### WHAT YOU NEED TO DO
Because the pictures are not wanted, reproduce the rest of the records below exactly as they stand.

### PROVIDED RECORDS
········

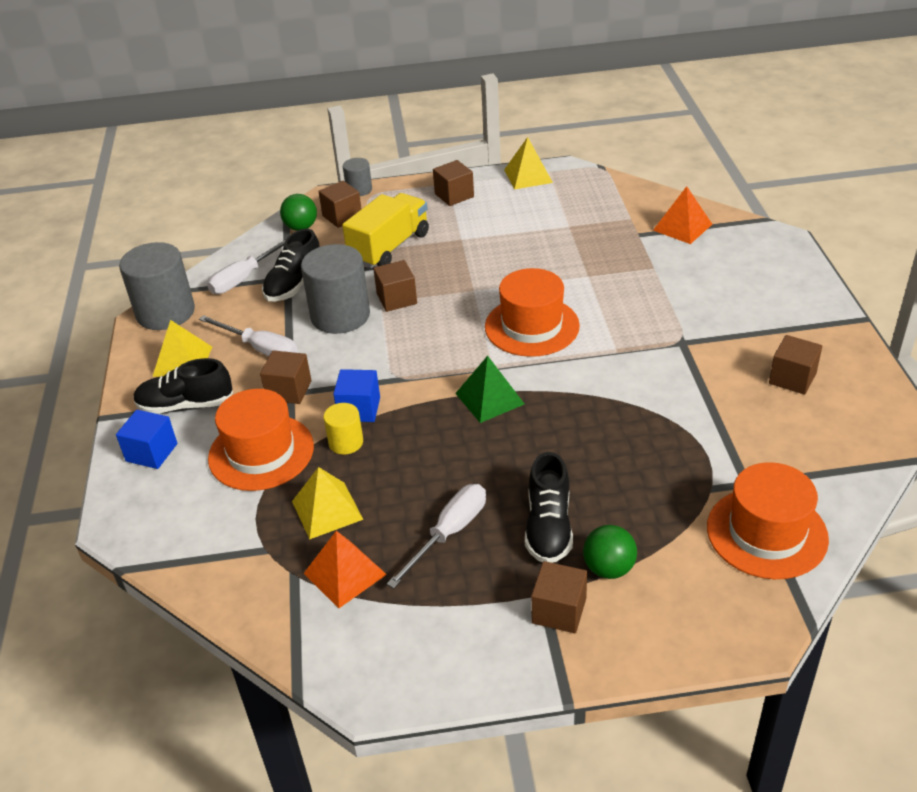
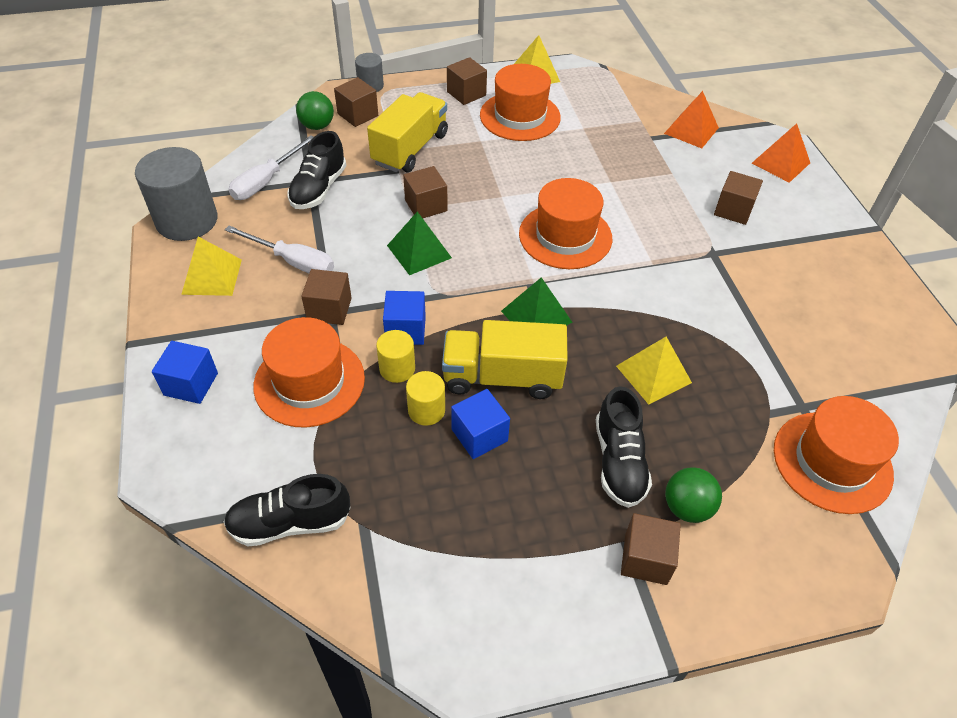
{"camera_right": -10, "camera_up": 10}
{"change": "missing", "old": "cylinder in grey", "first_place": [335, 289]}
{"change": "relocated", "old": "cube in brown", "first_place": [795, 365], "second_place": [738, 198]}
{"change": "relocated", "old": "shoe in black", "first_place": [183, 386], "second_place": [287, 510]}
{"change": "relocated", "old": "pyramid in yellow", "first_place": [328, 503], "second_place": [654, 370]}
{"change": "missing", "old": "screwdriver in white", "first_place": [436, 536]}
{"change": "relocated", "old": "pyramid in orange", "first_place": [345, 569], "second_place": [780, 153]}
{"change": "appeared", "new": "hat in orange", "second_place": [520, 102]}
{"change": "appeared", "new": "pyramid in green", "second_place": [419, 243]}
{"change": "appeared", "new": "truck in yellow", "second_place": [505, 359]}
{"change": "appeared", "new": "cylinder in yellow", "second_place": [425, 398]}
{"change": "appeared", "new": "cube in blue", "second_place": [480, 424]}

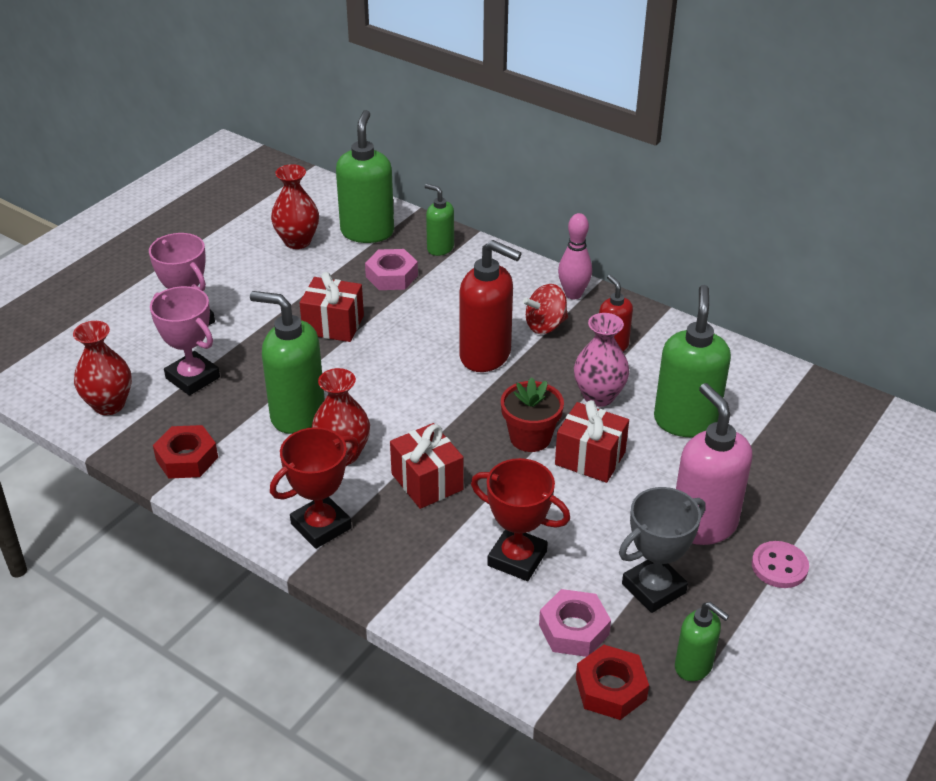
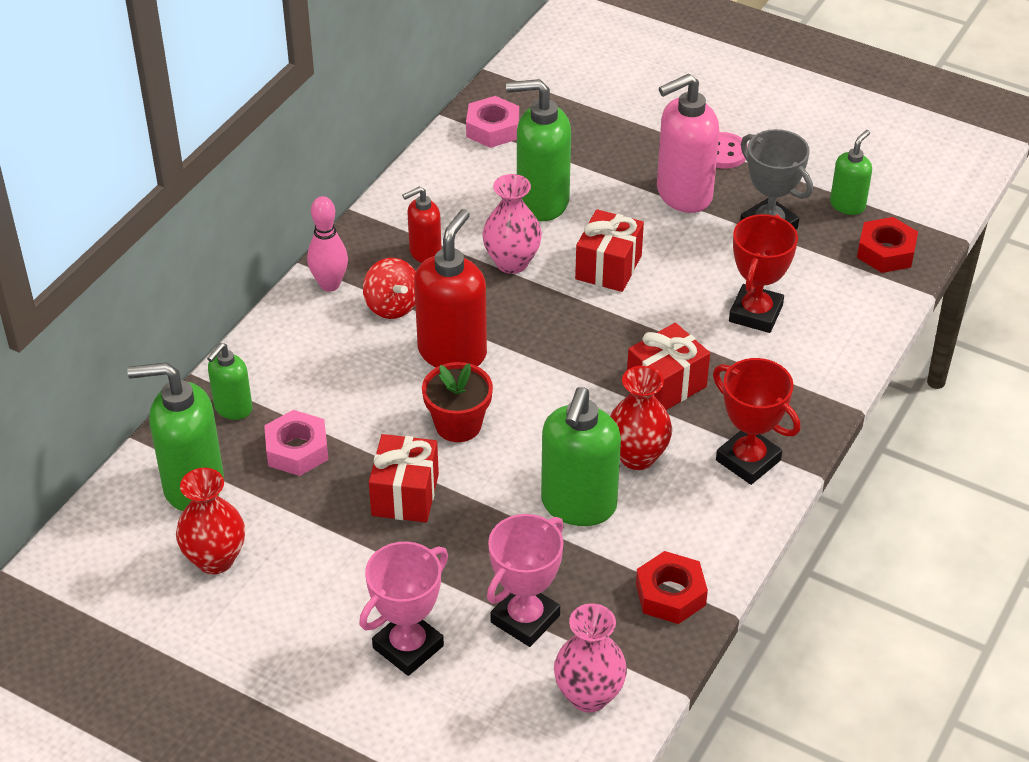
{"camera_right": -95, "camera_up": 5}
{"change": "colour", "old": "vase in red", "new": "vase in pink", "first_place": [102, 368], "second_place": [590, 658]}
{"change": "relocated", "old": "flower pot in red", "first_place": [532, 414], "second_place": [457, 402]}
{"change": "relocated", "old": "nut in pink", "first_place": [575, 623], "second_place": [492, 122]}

········

### SOLUTION TO THIS TASK
{"camera_right": -10, "camera_up": 10}
{"change": "missing", "old": "cylinder in grey", "first_place": [335, 289]}
{"change": "relocated", "old": "cube in brown", "first_place": [795, 365], "second_place": [738, 198]}
{"change": "relocated", "old": "shoe in black", "first_place": [183, 386], "second_place": [287, 510]}
{"change": "relocated", "old": "pyramid in yellow", "first_place": [328, 503], "second_place": [654, 370]}
{"change": "missing", "old": "screwdriver in white", "first_place": [436, 536]}
{"change": "relocated", "old": "pyramid in orange", "first_place": [345, 569], "second_place": [780, 153]}
{"change": "appeared", "new": "hat in orange", "second_place": [520, 102]}
{"change": "appeared", "new": "pyramid in green", "second_place": [419, 243]}
{"change": "appeared", "new": "truck in yellow", "second_place": [505, 359]}
{"change": "appeared", "new": "cylinder in yellow", "second_place": [425, 398]}
{"change": "appeared", "new": "cube in blue", "second_place": [480, 424]}

{"camera_right": -95, "camera_up": 5}
{"change": "colour", "old": "vase in red", "new": "vase in pink", "first_place": [102, 368], "second_place": [590, 658]}
{"change": "relocated", "old": "flower pot in red", "first_place": [532, 414], "second_place": [457, 402]}
{"change": "relocated", "old": "nut in pink", "first_place": [575, 623], "second_place": [492, 122]}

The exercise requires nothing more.